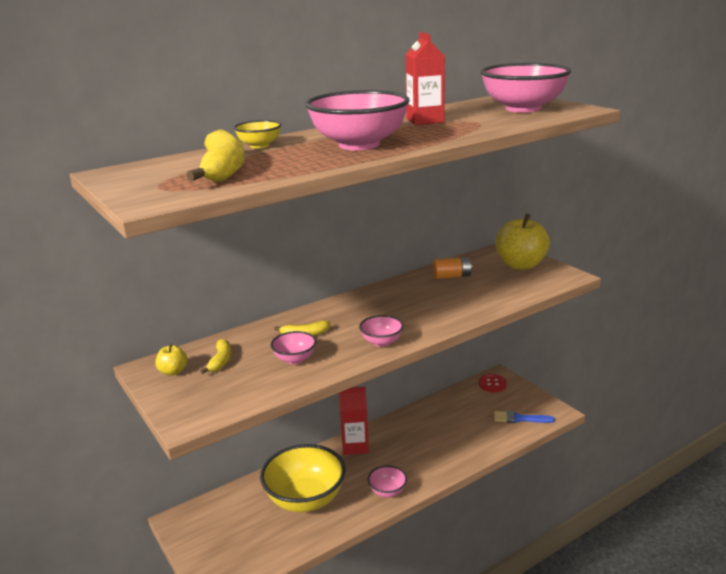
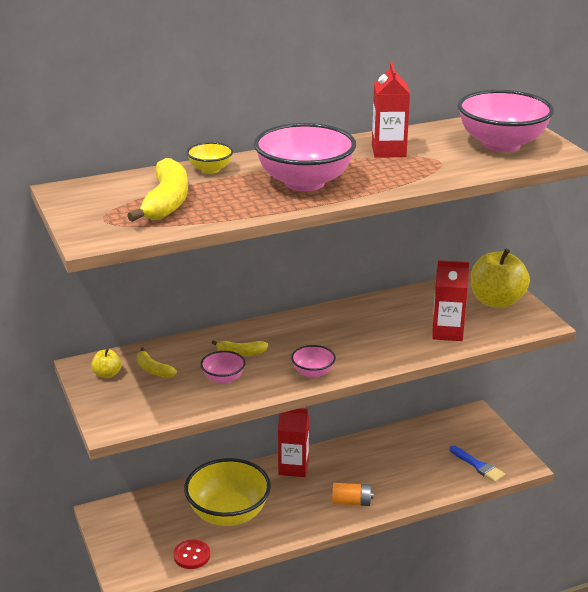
camera: 10 degrees right, 5 degrees up
yellow banana [200,339,231,374] -> yellow banana turned 120 degrees clockwise [137,348,177,378]
pink bowl [368,466,407,497] -> none
orange battery [433,257,472,279] -> orange battery moved to [332,483,373,506]
red button [479,374,507,392] -> red button moved to [173,540,210,569]
blue brush [494,411,555,423] -> blue brush turned 150 degrees counterclockwise [450,446,505,482]
none -> red carton [432,260,469,341]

◆ ◆ ◆ ◆ ◆ ◆ ◆

The expected result is the complete listing above, printed exactly, with no pictures.

> _Task answer_:
camera: 10 degrees right, 5 degrees up
yellow banana [200,339,231,374] -> yellow banana turned 120 degrees clockwise [137,348,177,378]
pink bowl [368,466,407,497] -> none
orange battery [433,257,472,279] -> orange battery moved to [332,483,373,506]
red button [479,374,507,392] -> red button moved to [173,540,210,569]
blue brush [494,411,555,423] -> blue brush turned 150 degrees counterclockwise [450,446,505,482]
none -> red carton [432,260,469,341]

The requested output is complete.